Work to complete:
Restate verbatim the span of lines below between the line with "GPS pin RX: D7 -> D11" and the line with "TEMP3 pin VCC: 3V3 -> 5V", including those two lines, and only that span.

Information shown:
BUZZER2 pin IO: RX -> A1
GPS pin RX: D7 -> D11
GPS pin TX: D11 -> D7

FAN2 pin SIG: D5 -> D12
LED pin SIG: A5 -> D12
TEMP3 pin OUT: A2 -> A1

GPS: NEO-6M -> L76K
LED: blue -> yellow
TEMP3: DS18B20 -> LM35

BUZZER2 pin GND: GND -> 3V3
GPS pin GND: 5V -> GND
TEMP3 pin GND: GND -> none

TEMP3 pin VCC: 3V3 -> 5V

---

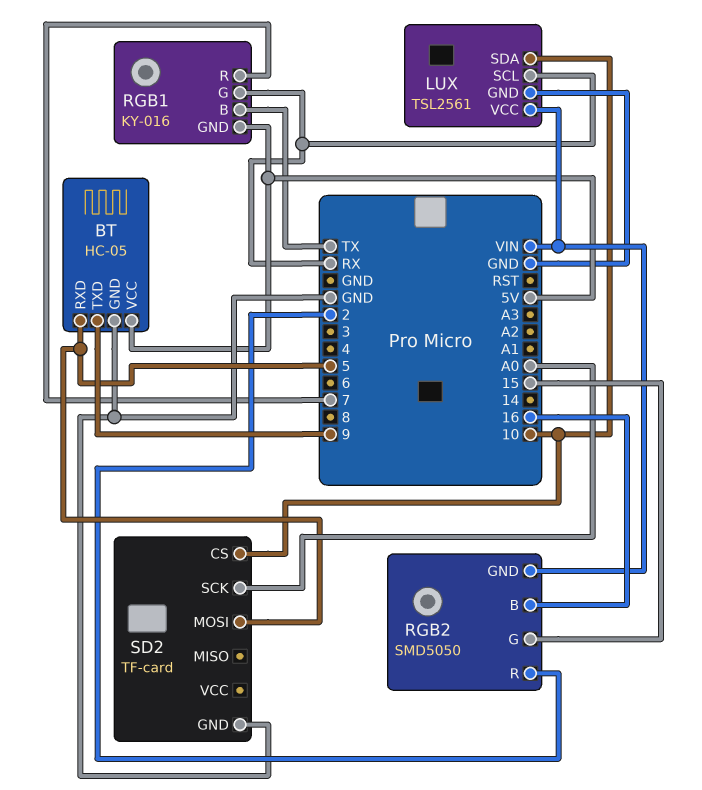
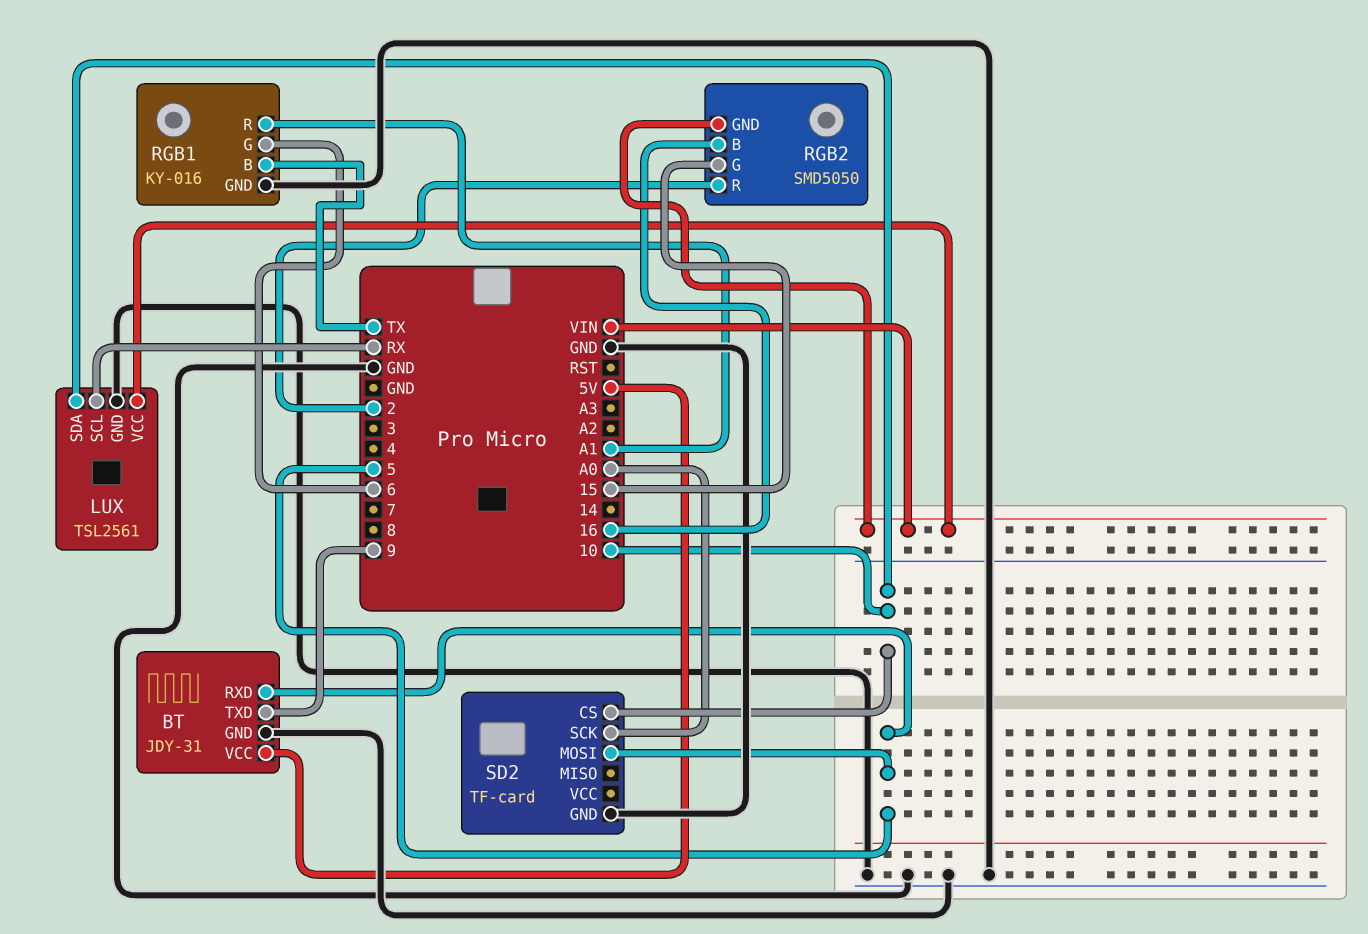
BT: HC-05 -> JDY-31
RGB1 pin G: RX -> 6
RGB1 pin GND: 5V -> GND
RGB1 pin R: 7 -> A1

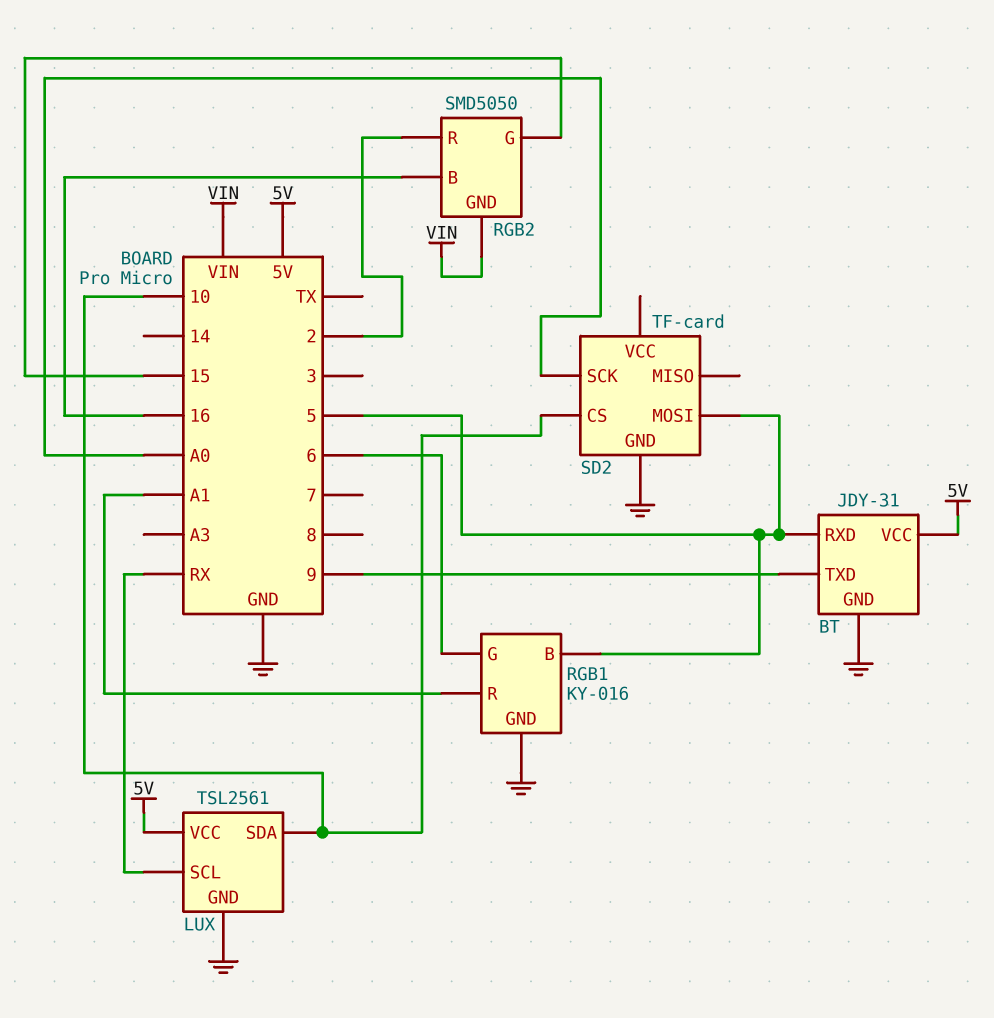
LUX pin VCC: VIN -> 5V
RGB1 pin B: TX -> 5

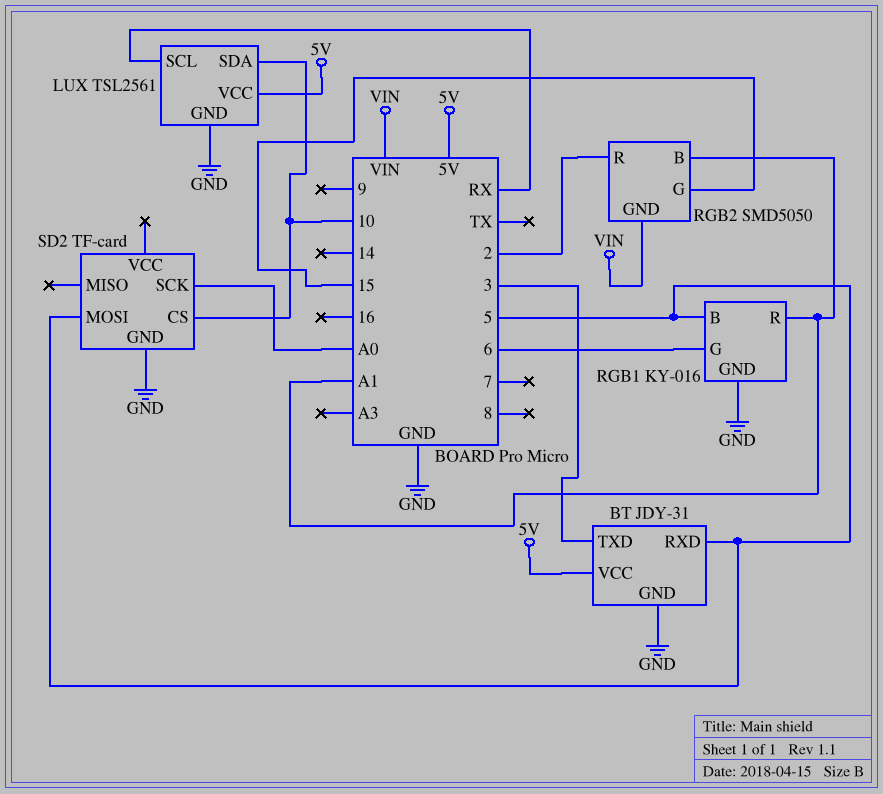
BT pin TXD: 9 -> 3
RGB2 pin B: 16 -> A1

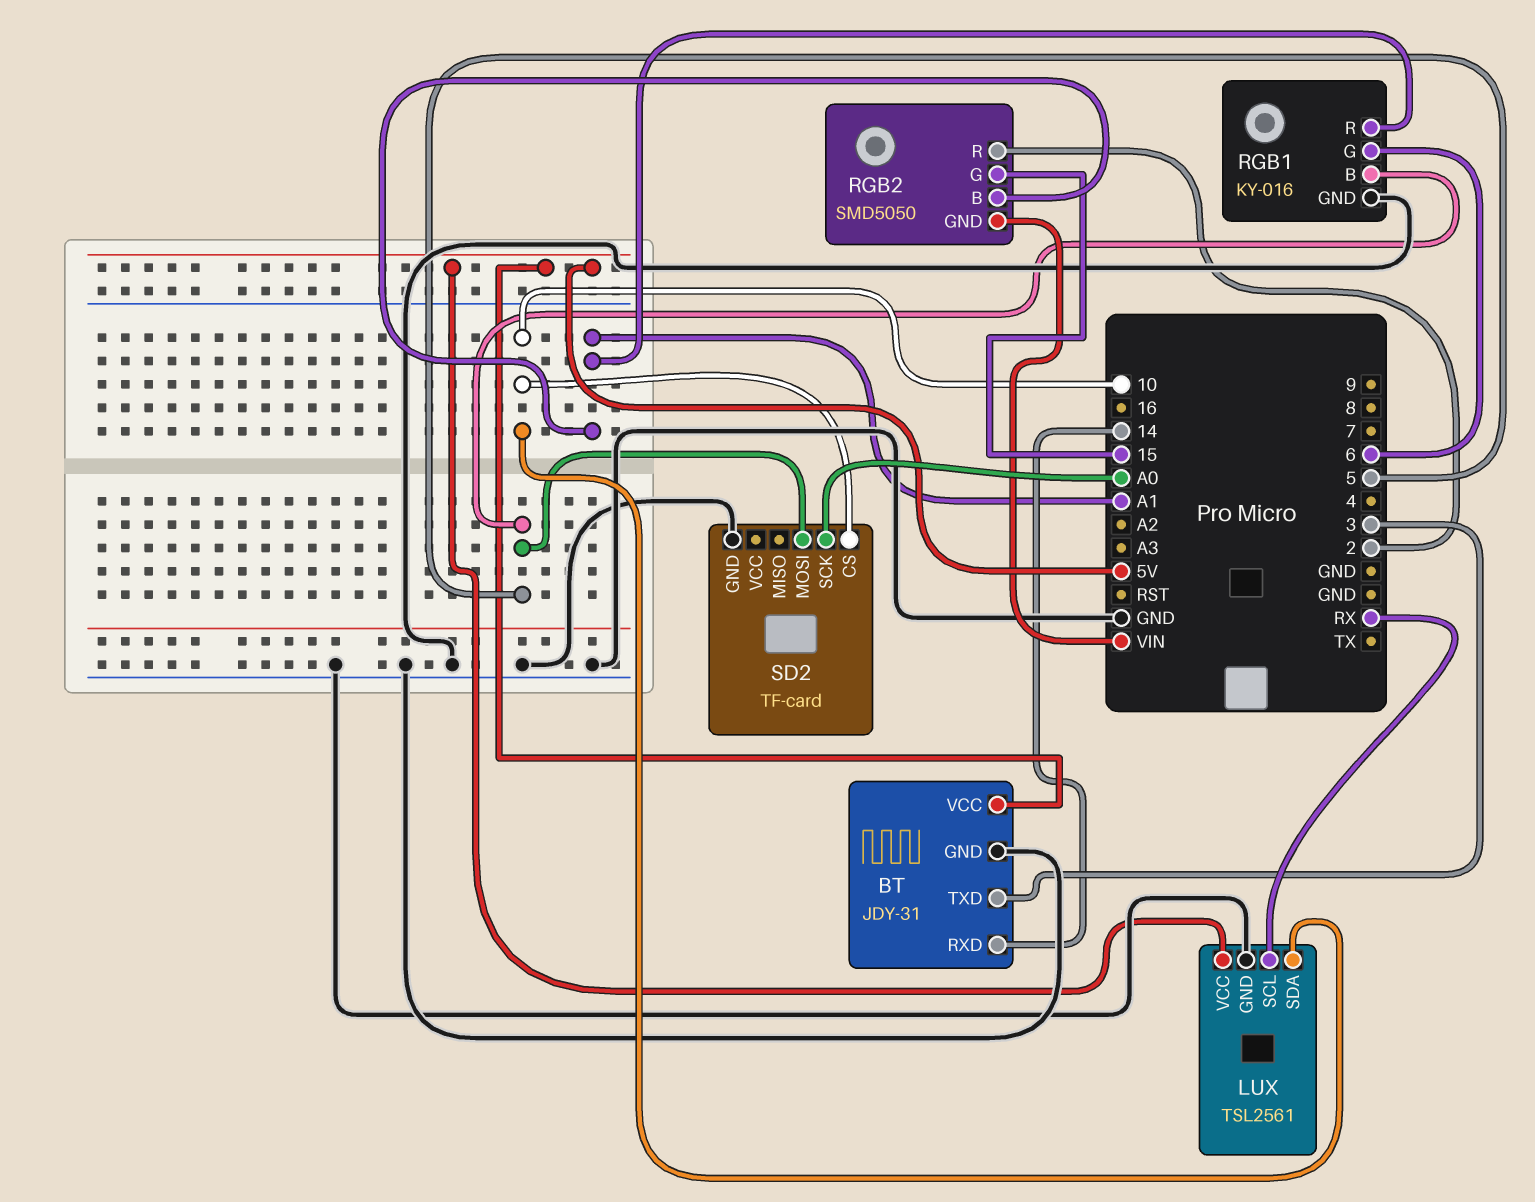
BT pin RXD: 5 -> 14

---

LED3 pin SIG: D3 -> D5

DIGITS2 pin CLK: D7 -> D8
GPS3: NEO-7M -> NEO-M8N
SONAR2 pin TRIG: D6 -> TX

Answer section:
GPS pin RX: D7 -> D11
GPS pin TX: D11 -> D7

FAN2 pin SIG: D5 -> D12
LED pin SIG: A5 -> D12
TEMP3 pin OUT: A2 -> A1

GPS: NEO-6M -> L76K
LED: blue -> yellow
TEMP3: DS18B20 -> LM35

BUZZER2 pin GND: GND -> 3V3
GPS pin GND: 5V -> GND
TEMP3 pin GND: GND -> none

TEMP3 pin VCC: 3V3 -> 5V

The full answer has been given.